***** Provided entries *****

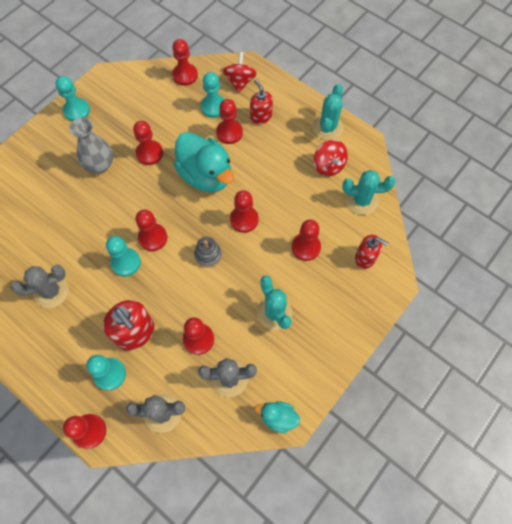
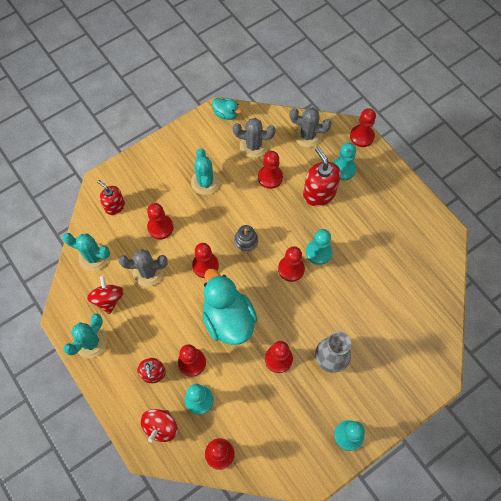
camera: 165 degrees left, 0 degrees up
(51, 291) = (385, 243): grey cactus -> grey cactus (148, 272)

*****
***** Provided entries *****

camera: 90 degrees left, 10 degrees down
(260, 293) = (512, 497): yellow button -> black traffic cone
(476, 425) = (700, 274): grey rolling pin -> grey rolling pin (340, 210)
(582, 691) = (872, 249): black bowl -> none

*****
***** Provided entries *****

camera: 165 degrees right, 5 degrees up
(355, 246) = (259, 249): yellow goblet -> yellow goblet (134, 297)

*****

Work to complete:
Your response should be the lines of the entries above that include the string "black".

Answer section:
(260, 293) = (512, 497): yellow button -> black traffic cone
(582, 691) = (872, 249): black bowl -> none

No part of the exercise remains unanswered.